* _WHAT IS BEING ASKED_: Go through the records below from the first line and print each one exactly, stopping after the line that contains "yellow teddy bear: [207,62,275,141]". Do not print pictures or anything past that line.

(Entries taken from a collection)
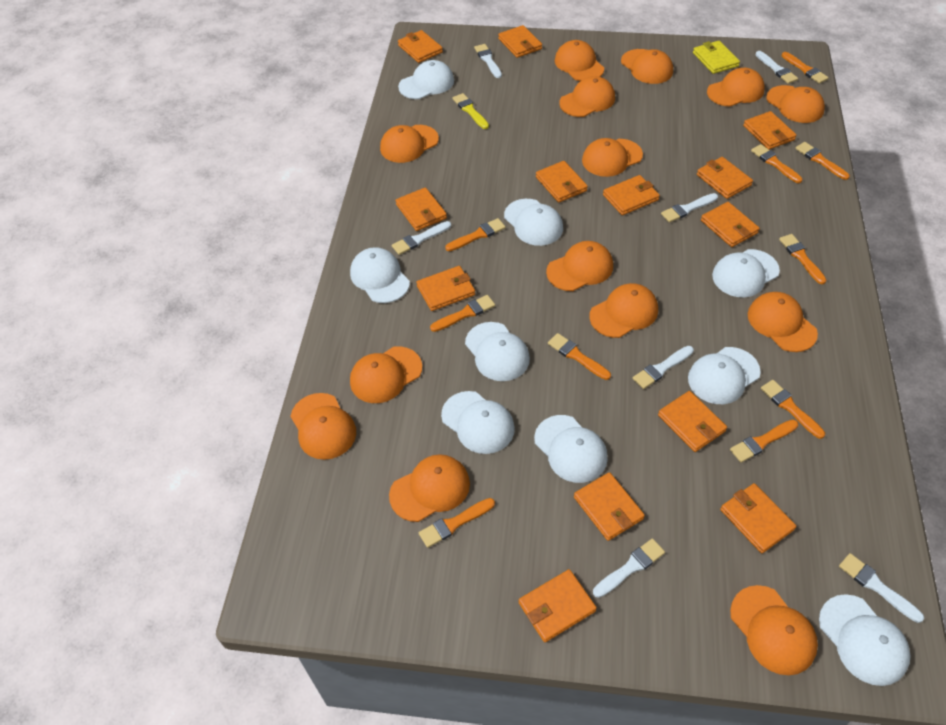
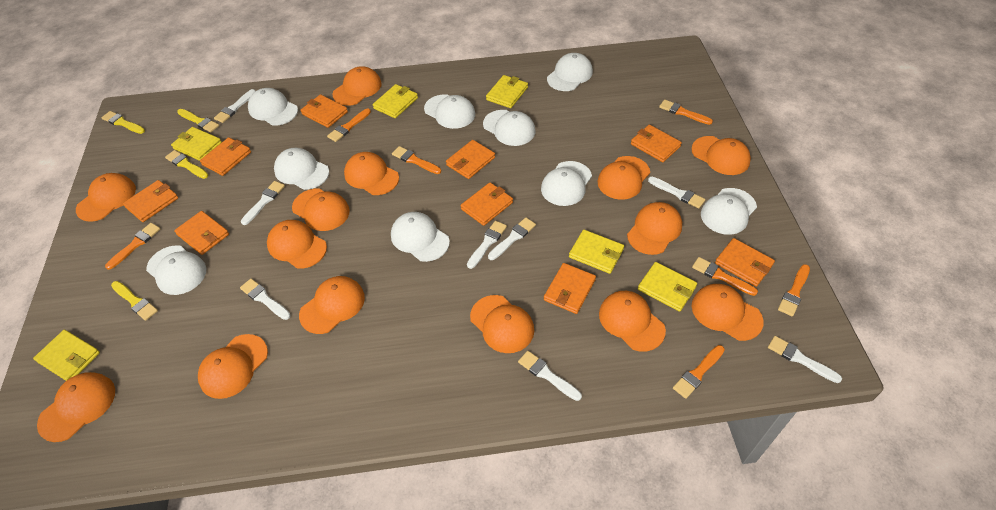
orange brush: [419,498,495,548] [430,295,495,332] [445,218,506,251] [548,333,611,380] [730,420,798,463] [751,144,802,183] [761,380,825,439] [779,234,826,285] [782,52,829,84] [795,142,850,180] = 10 -> [105,223,160,270] [327,108,371,142] [392,146,441,174] [659,100,713,125] [673,345,725,399] [692,257,758,296] [778,264,810,317] = 7
orange wallet: [395,187,447,231] [398,30,443,63] [416,266,475,311] [498,25,542,58] [519,569,597,642] [536,161,588,203] [574,472,645,541] [603,175,660,215] [658,391,727,452] [697,157,753,199] [701,202,760,247] [720,483,796,553] [743,111,797,150] = 13 -> [123,180,178,222] [174,211,229,255] [200,137,251,176] [300,94,348,128] [446,140,495,179] [461,182,513,226] [544,263,596,314] [631,125,682,162] [715,238,775,287] = 9
white brush: [392,221,451,255] [474,44,502,78] [593,538,665,598] [632,346,694,389] [661,193,718,223] [755,51,798,84] [839,553,924,623] = 7 -> [214,89,255,123] [240,279,291,320] [241,181,285,225] [467,221,507,269] [488,217,536,260] [518,351,582,401] [648,177,705,209] [768,336,842,383] = 8
yellow brush: [453,93,489,129] = 1 -> [101,111,145,134] [111,281,158,321] [165,150,208,179] [177,109,219,133] = 4
yellow wallet: [693,41,740,74] = 1 -> [33,330,100,381] [171,127,222,161] [373,84,418,118] [486,75,528,108] [569,230,624,274] [638,262,697,312] = 6

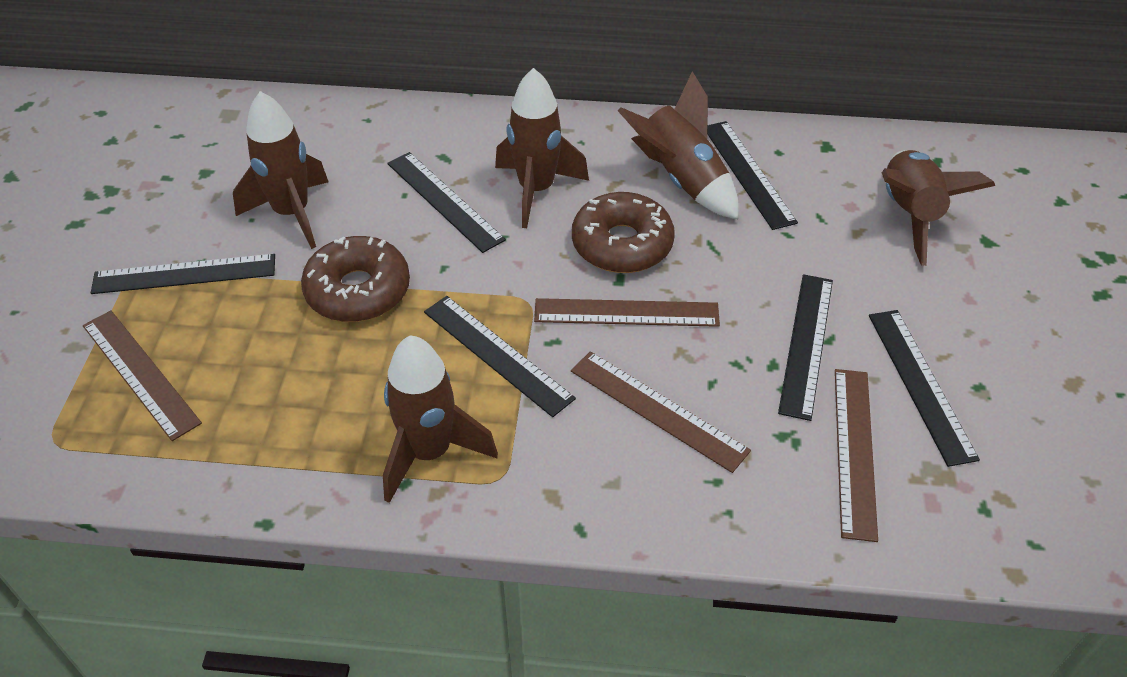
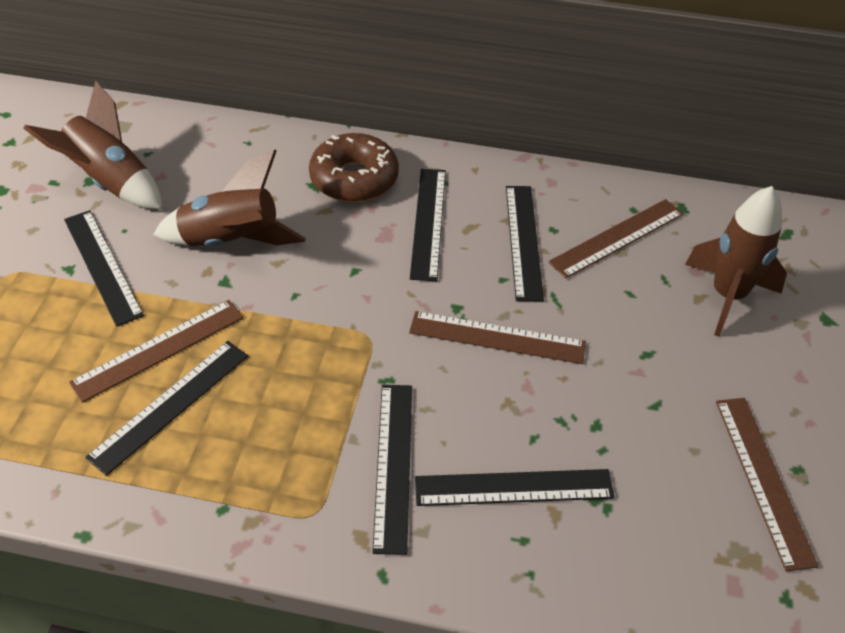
brown donut: [301,236,410,322] [572,192,675,273] = 2 -> [309,133,399,202] = 1
brown rocket: [233,91,328,249] [383,335,498,503] [495,68,589,228] [618,71,739,219] [881,150,995,266] = 5 -> [23,81,163,210] [153,149,306,247] [685,186,787,336] = 3

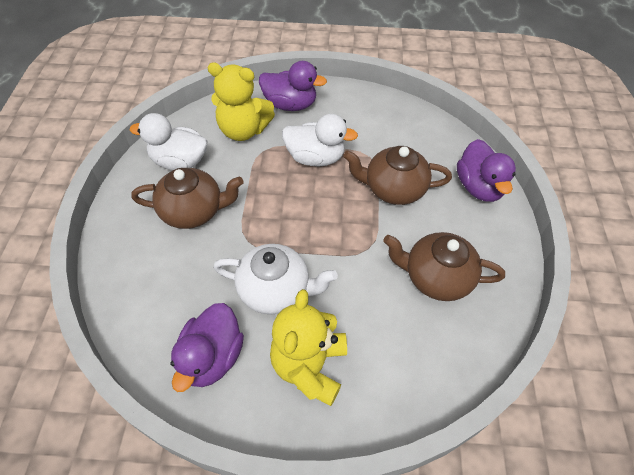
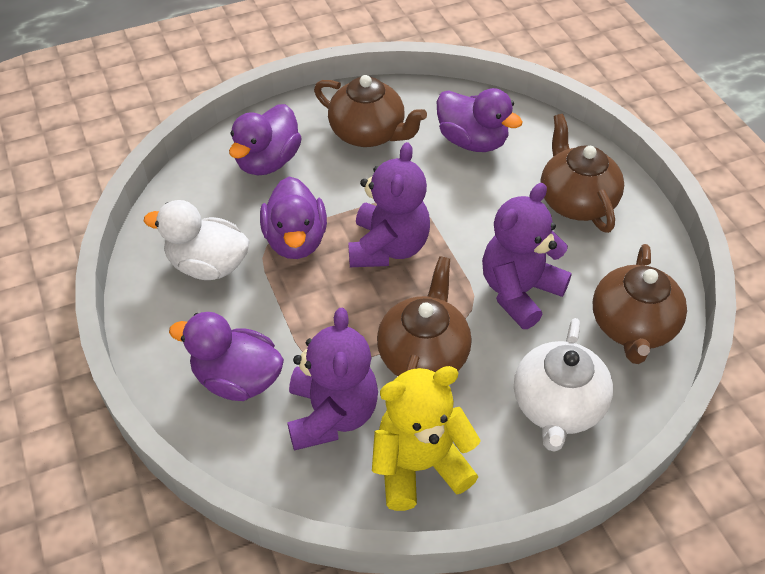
brown teapot: [131,168,244,229] [343,146,452,205] [383,232,505,301] = 3 -> [314,75,427,147] [377,256,472,376] [541,114,624,233] [593,244,687,364] = 4
purple duck: [170,303,244,392] [259,61,327,111] [457,139,516,202] = 3 -> [169,312,284,401] [229,104,302,175] [260,177,327,259] [437,88,523,152] = 4
purple teddy bear: none = 0 -> [287,308,378,451] [348,142,430,267] [482,183,572,329] = 3
white duck: [130,113,208,170] [282,114,358,167] = 2 -> [144,200,250,280] = 1
yellow teddy bear: [207,62,275,141] [270,289,347,406] = 2 -> [372,366,481,511] = 1

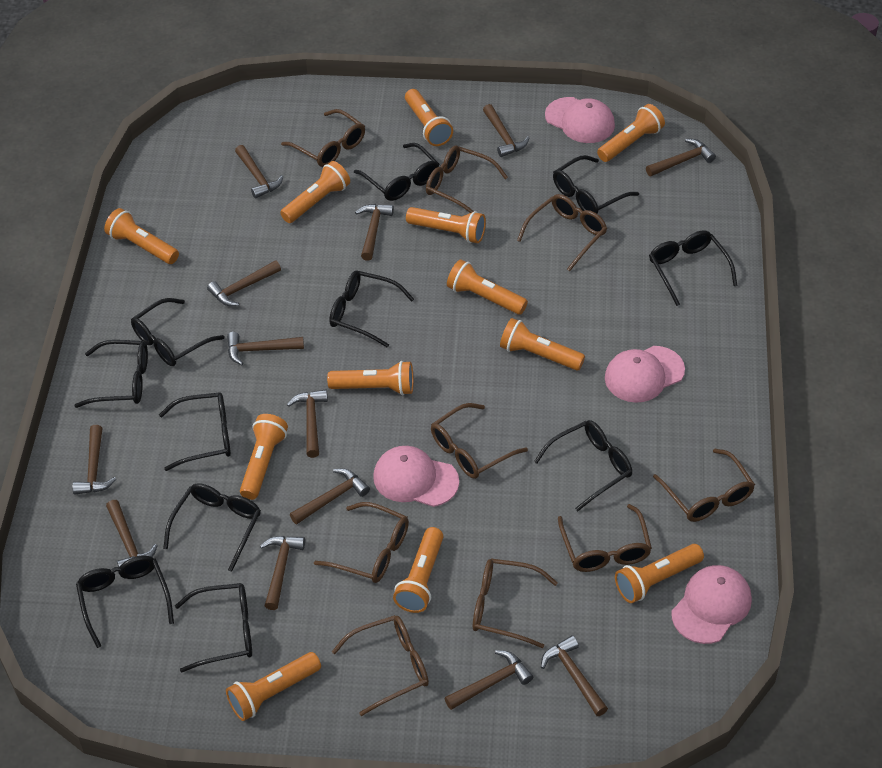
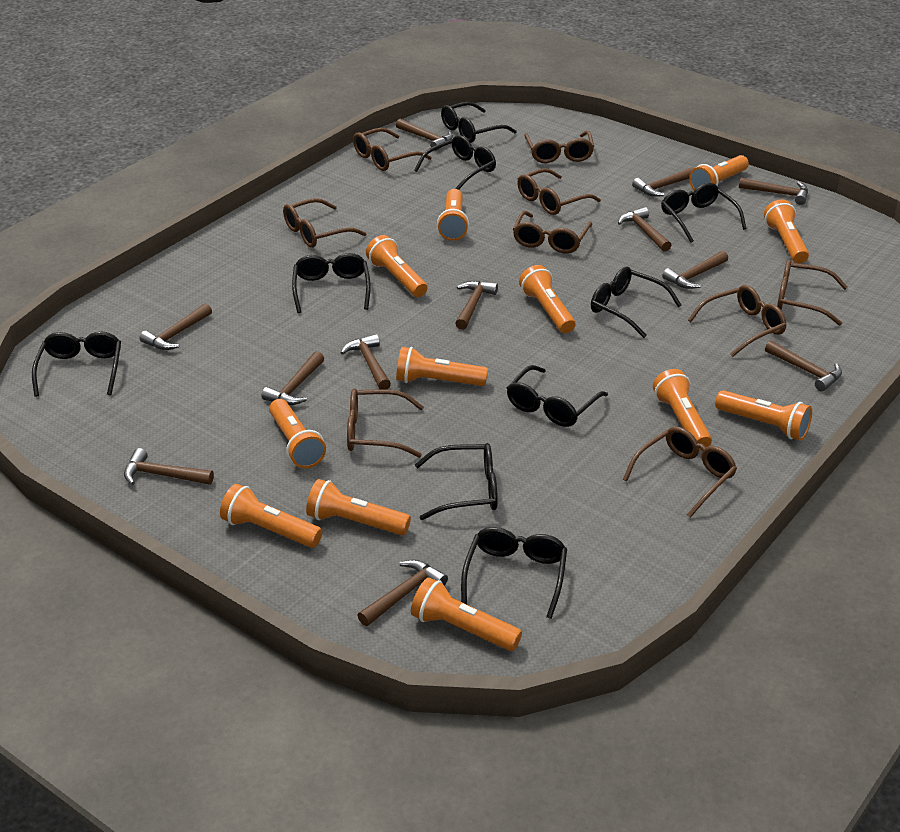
black glasses: [74,340,148,408] [76,555,174,648] [131,298,225,366] [159,392,231,471] [163,483,261,572] [175,583,252,673] [329,271,414,348] [354,143,439,201] [534,420,632,511] [553,155,639,214] [649,231,737,306] = 11 -> [32,331,121,397] [292,253,371,313] [414,135,496,190] [415,443,498,520] [441,102,517,143] [461,527,567,619] [507,365,608,427] [591,267,681,338] [661,183,747,243] = 9
brown hammer: [72,425,116,495] [106,500,158,567] [207,260,281,306] [227,332,304,365] [235,145,284,199] [260,536,305,610] [287,390,328,458] [290,469,370,524] [355,204,394,261] [445,650,533,710] [483,104,529,157] [541,635,608,716] [646,139,716,176] = 13 -> [124,448,214,485] [139,303,212,350] [262,351,324,405] [341,334,391,389] [357,560,448,626] [396,119,453,151] [455,281,498,330] [618,207,672,252] [632,167,695,197] [662,251,728,289] [739,178,808,205] [765,341,842,391] = 12
pink cap: [373,446,459,507] [545,97,615,143] [605,346,685,403] [671,565,752,644] = 4 -> none = 0

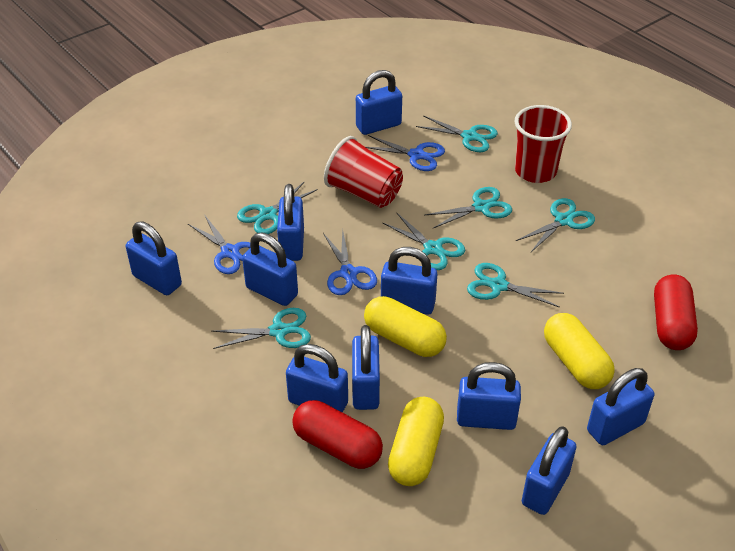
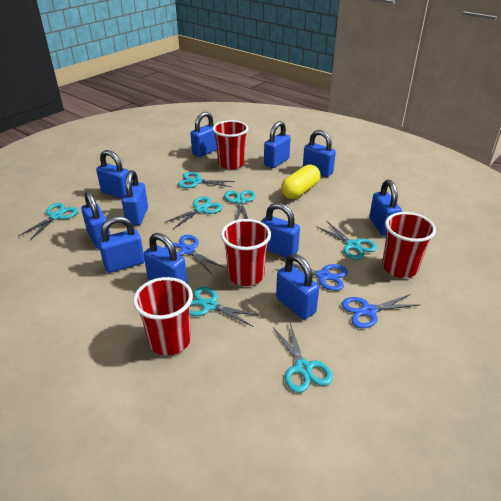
blue padlock: [126,222,182,295] [242,233,298,306] [277,184,304,261] [286,344,348,413] [352,325,380,410] [356,70,402,135] [381,247,437,315] [457,362,521,430] [522,426,576,515] [587,368,654,445] = 10 -> [81,191,110,249] [96,150,129,199] [98,216,145,273] [122,170,148,225] [144,233,187,283] [191,112,217,157] [261,203,300,258] [264,121,291,168] [276,254,319,320] [303,130,336,177] [369,180,402,236] = 11
red capsule: [292,400,383,469] [654,275,698,350] = 2 -> none = 0
red cup: [324,136,403,208] [515,105,572,183] = 2 -> [133,277,193,355] [212,120,248,169] [221,219,271,286] [382,212,436,278] = 4
yellow capsule: [364,296,447,357] [388,397,444,486] [544,313,615,389] = 3 -> [281,164,321,199] = 1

* _PROBLEM SOLUTION_:
orange brush: [419,498,495,548] [430,295,495,332] [445,218,506,251] [548,333,611,380] [730,420,798,463] [751,144,802,183] [761,380,825,439] [779,234,826,285] [782,52,829,84] [795,142,850,180] = 10 -> [105,223,160,270] [327,108,371,142] [392,146,441,174] [659,100,713,125] [673,345,725,399] [692,257,758,296] [778,264,810,317] = 7
orange wallet: [395,187,447,231] [398,30,443,63] [416,266,475,311] [498,25,542,58] [519,569,597,642] [536,161,588,203] [574,472,645,541] [603,175,660,215] [658,391,727,452] [697,157,753,199] [701,202,760,247] [720,483,796,553] [743,111,797,150] = 13 -> [123,180,178,222] [174,211,229,255] [200,137,251,176] [300,94,348,128] [446,140,495,179] [461,182,513,226] [544,263,596,314] [631,125,682,162] [715,238,775,287] = 9
white brush: [392,221,451,255] [474,44,502,78] [593,538,665,598] [632,346,694,389] [661,193,718,223] [755,51,798,84] [839,553,924,623] = 7 -> [214,89,255,123] [240,279,291,320] [241,181,285,225] [467,221,507,269] [488,217,536,260] [518,351,582,401] [648,177,705,209] [768,336,842,383] = 8
yellow brush: [453,93,489,129] = 1 -> [101,111,145,134] [111,281,158,321] [165,150,208,179] [177,109,219,133] = 4
yellow wallet: [693,41,740,74] = 1 -> [33,330,100,381] [171,127,222,161] [373,84,418,118] [486,75,528,108] [569,230,624,274] [638,262,697,312] = 6

brown donut: [301,236,410,322] [572,192,675,273] = 2 -> [309,133,399,202] = 1
brown rocket: [233,91,328,249] [383,335,498,503] [495,68,589,228] [618,71,739,219] [881,150,995,266] = 5 -> [23,81,163,210] [153,149,306,247] [685,186,787,336] = 3

brown teapot: [131,168,244,229] [343,146,452,205] [383,232,505,301] = 3 -> [314,75,427,147] [377,256,472,376] [541,114,624,233] [593,244,687,364] = 4
purple duck: [170,303,244,392] [259,61,327,111] [457,139,516,202] = 3 -> [169,312,284,401] [229,104,302,175] [260,177,327,259] [437,88,523,152] = 4
purple teddy bear: none = 0 -> [287,308,378,451] [348,142,430,267] [482,183,572,329] = 3
white duck: [130,113,208,170] [282,114,358,167] = 2 -> [144,200,250,280] = 1
yellow teddy bear: [207,62,275,141] [270,289,347,406] = 2 -> [372,366,481,511] = 1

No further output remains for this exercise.